*** DATA IN THIS EXERCISE ***
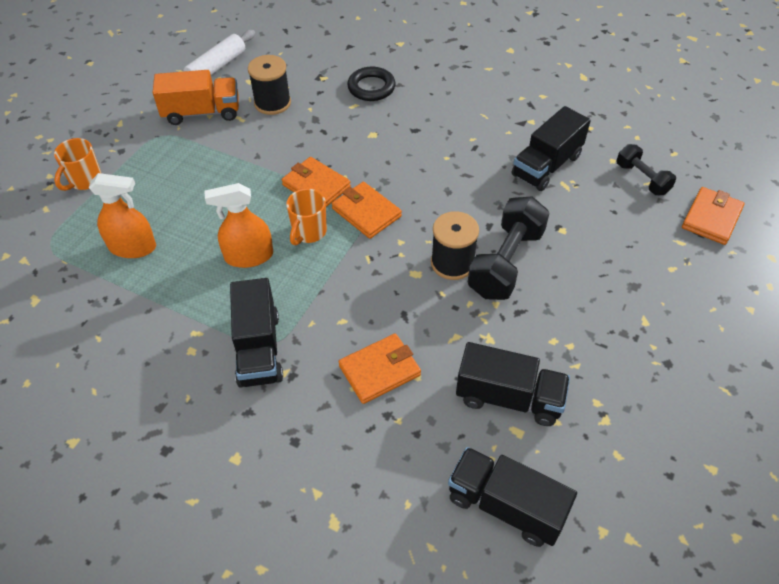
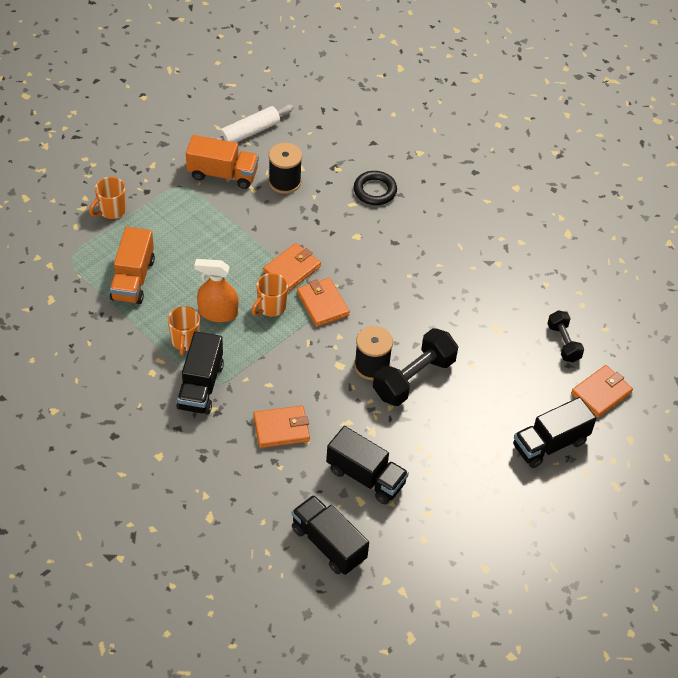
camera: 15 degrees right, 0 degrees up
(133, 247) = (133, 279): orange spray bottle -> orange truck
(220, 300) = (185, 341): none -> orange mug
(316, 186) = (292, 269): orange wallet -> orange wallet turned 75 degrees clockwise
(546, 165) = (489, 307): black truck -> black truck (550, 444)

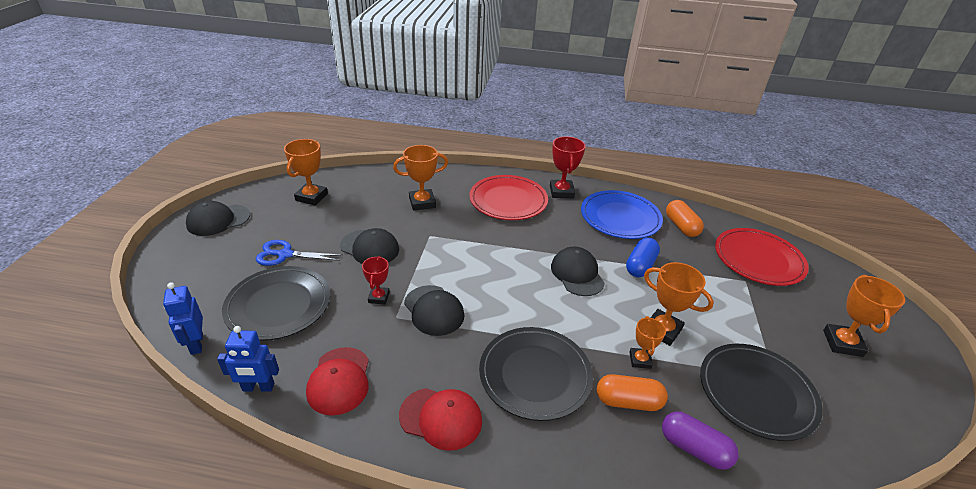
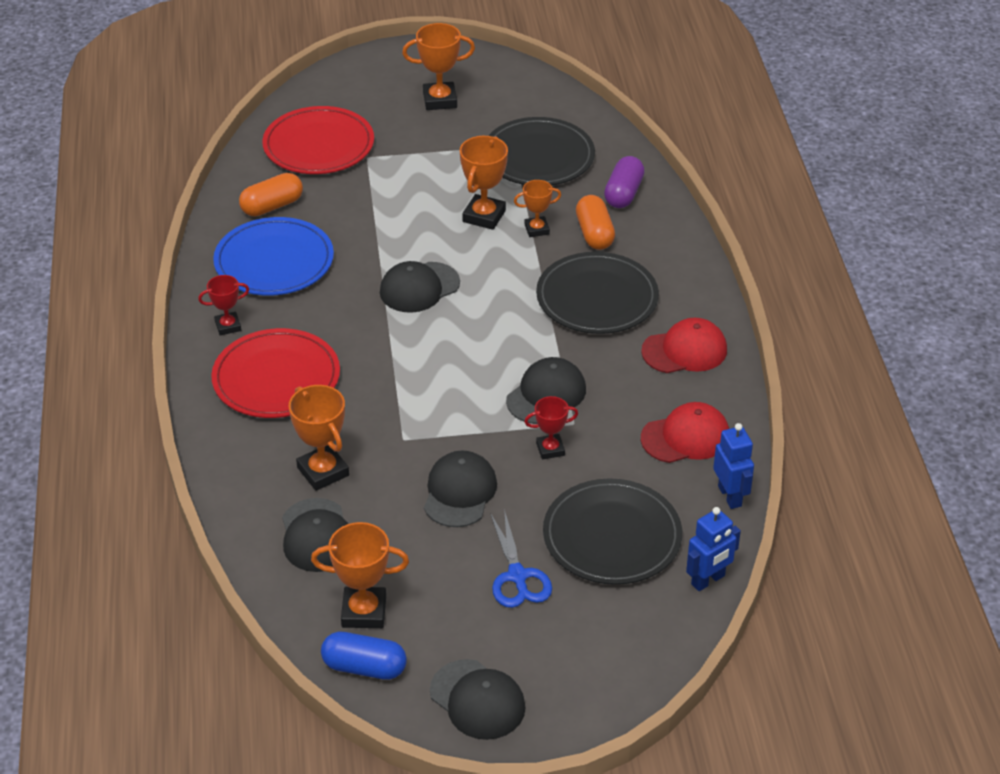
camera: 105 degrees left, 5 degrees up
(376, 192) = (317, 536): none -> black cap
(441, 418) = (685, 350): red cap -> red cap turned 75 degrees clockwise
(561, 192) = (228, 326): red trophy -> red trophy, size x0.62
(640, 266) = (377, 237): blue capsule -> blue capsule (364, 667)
*** End of DATA IN THIS EXERCISE ***
*** DATA IN THIS EXERCISE ***
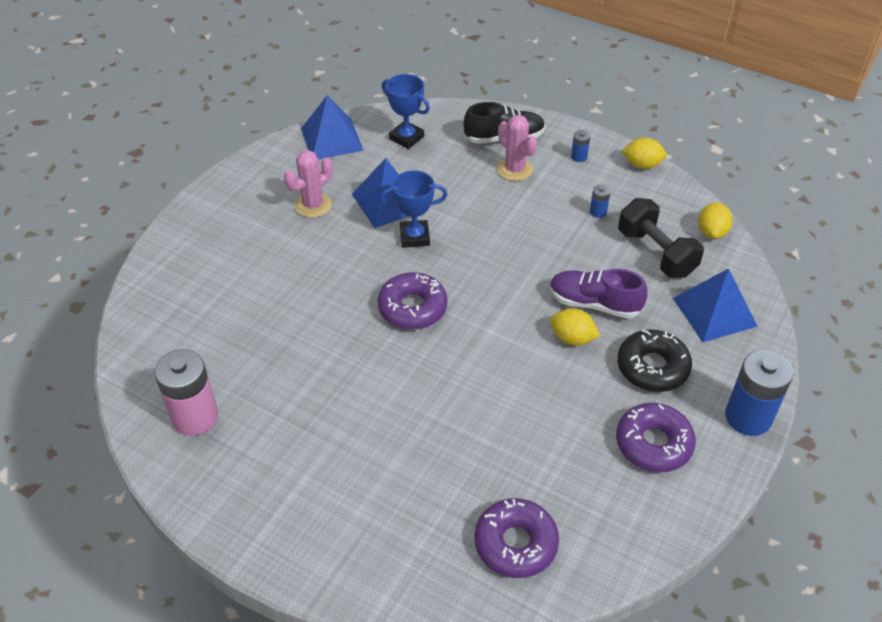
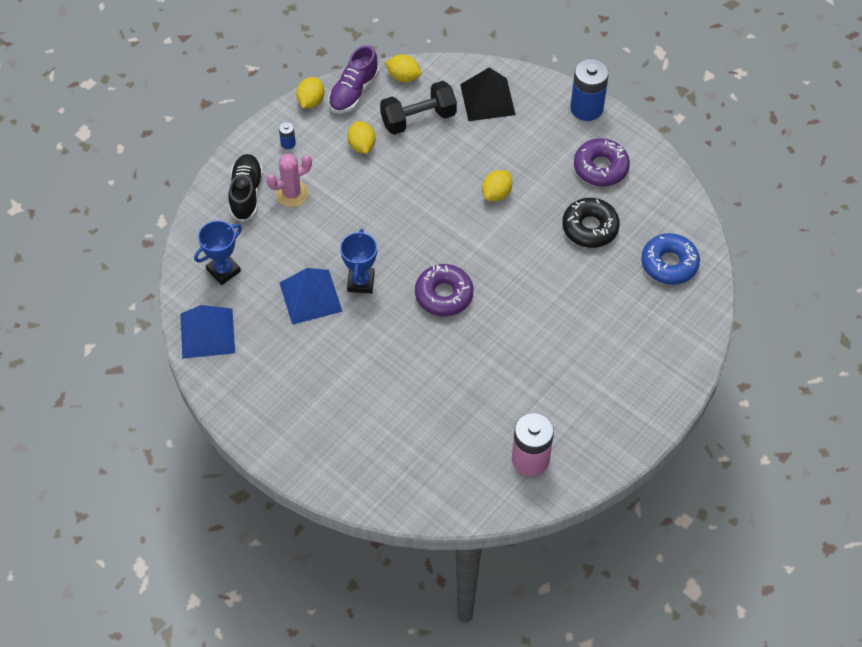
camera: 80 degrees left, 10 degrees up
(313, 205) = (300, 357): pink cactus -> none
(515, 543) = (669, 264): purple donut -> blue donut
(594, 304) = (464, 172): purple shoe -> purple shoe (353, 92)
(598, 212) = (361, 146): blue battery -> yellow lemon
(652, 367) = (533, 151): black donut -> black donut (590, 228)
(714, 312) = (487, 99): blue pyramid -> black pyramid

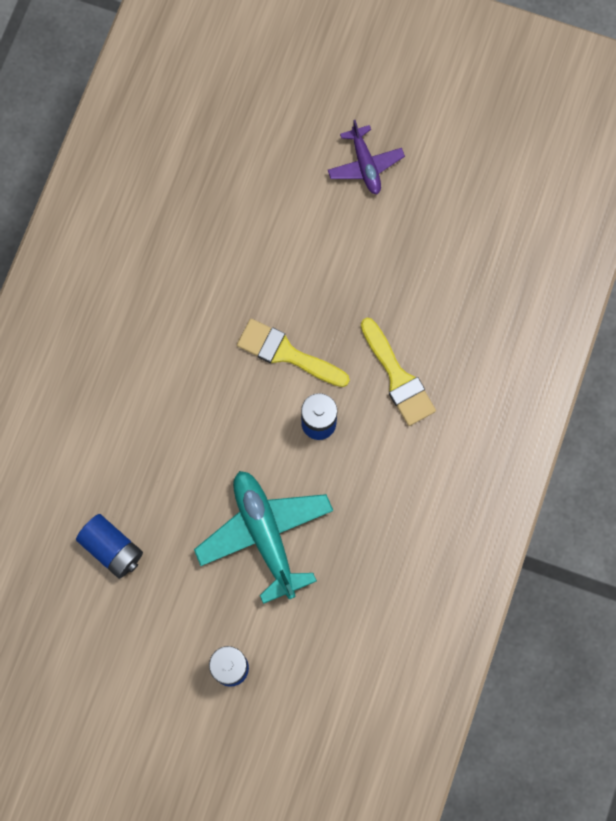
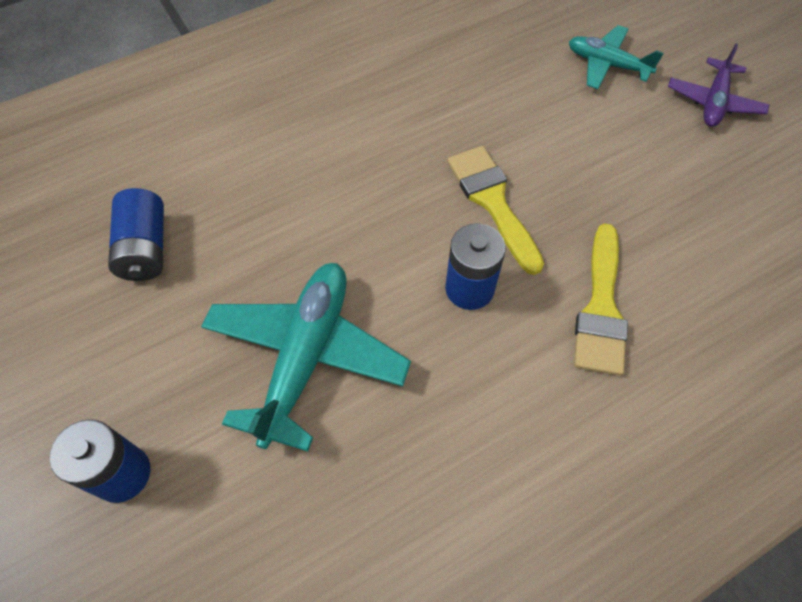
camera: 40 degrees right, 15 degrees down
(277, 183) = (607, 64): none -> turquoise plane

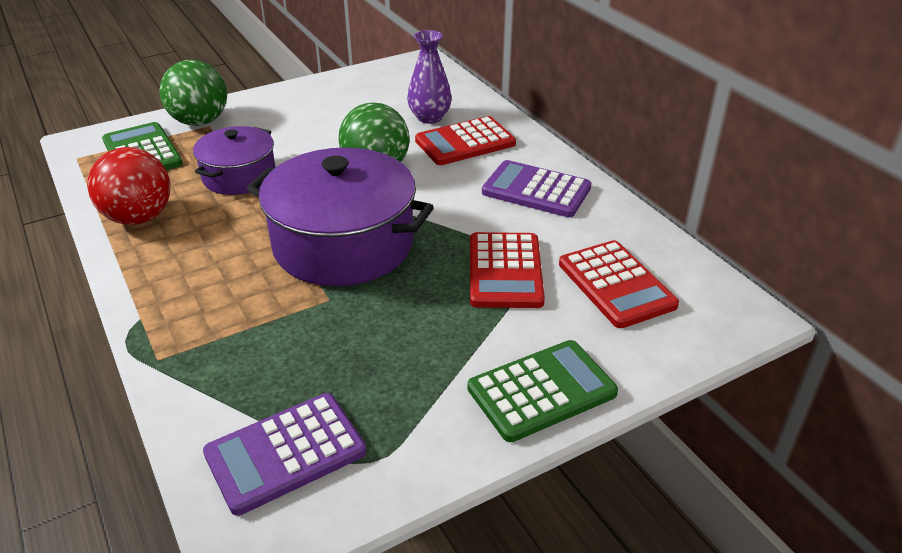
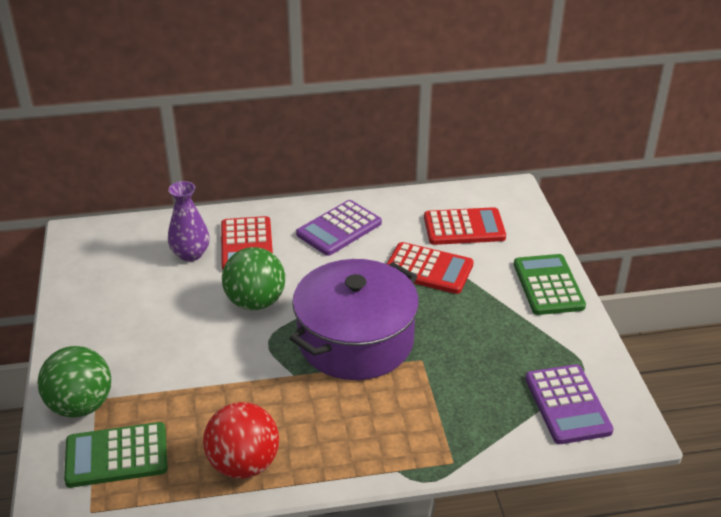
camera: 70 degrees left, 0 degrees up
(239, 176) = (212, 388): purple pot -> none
*** End of DATA IN THIS EXERCISE ***
*** DATA IN THIS EXERCISE ***
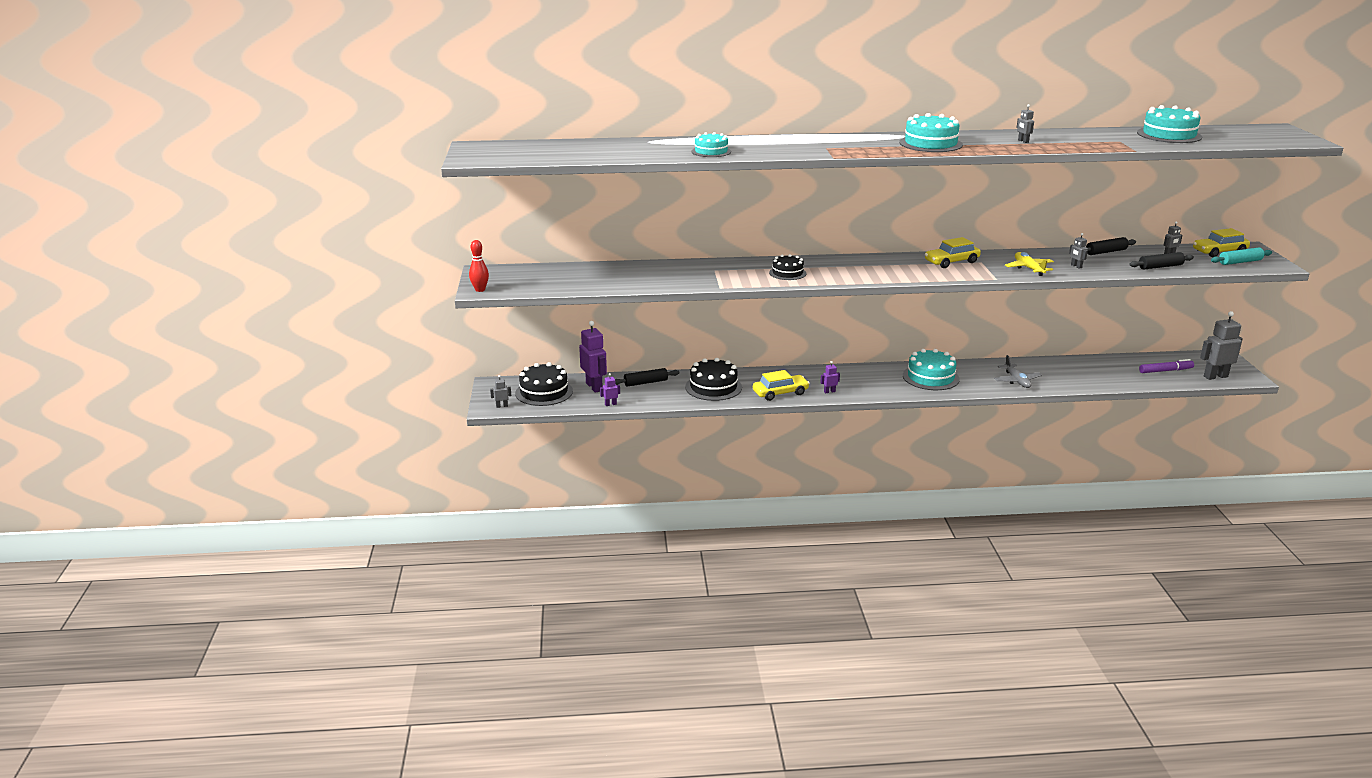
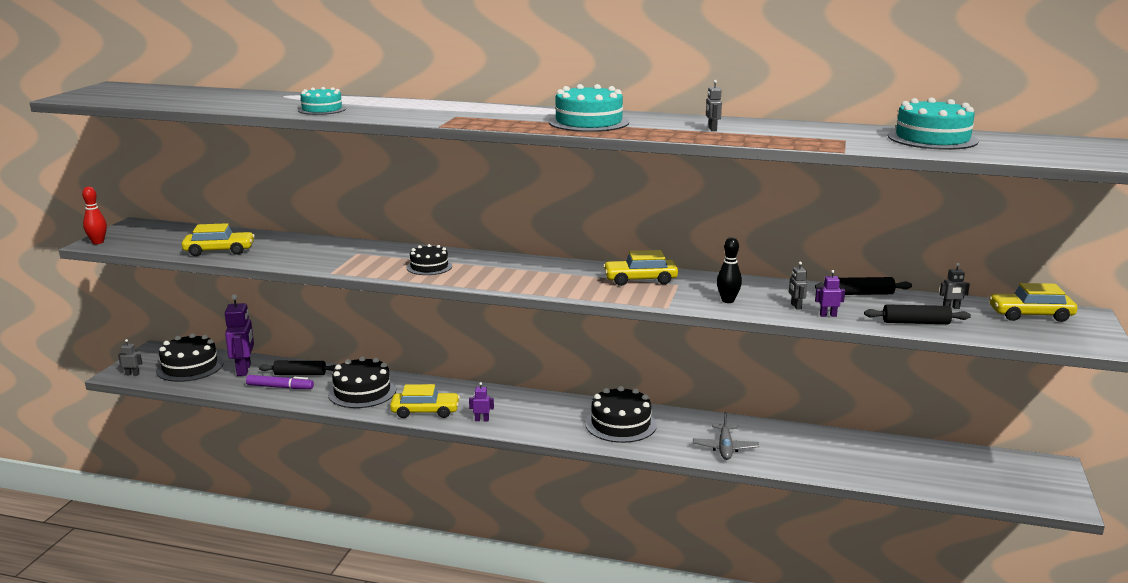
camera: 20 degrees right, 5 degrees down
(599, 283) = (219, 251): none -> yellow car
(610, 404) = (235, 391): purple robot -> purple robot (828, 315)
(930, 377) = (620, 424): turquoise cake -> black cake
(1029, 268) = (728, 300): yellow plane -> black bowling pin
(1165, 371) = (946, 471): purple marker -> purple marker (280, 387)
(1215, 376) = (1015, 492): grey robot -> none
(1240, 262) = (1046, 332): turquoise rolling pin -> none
*** End of DATA IN THIS EXERCISE ***
TASK TO COMPLETE -> Please copy the lines above exactly, starting at the line that holds "camera: 15 degrees right, 0 degrees up" and ending at the line that holds "(441, 418) = (685, 350): red"; include both, but no pictures.

RESULT OF THIS EXERCISE ->
camera: 15 degrees right, 0 degrees up
(133, 247) = (133, 279): orange spray bottle -> orange truck
(220, 300) = (185, 341): none -> orange mug
(316, 186) = (292, 269): orange wallet -> orange wallet turned 75 degrees clockwise
(546, 165) = (489, 307): black truck -> black truck (550, 444)

camera: 105 degrees left, 5 degrees up
(376, 192) = (317, 536): none -> black cap
(441, 418) = (685, 350): red cap -> red cap turned 75 degrees clockwise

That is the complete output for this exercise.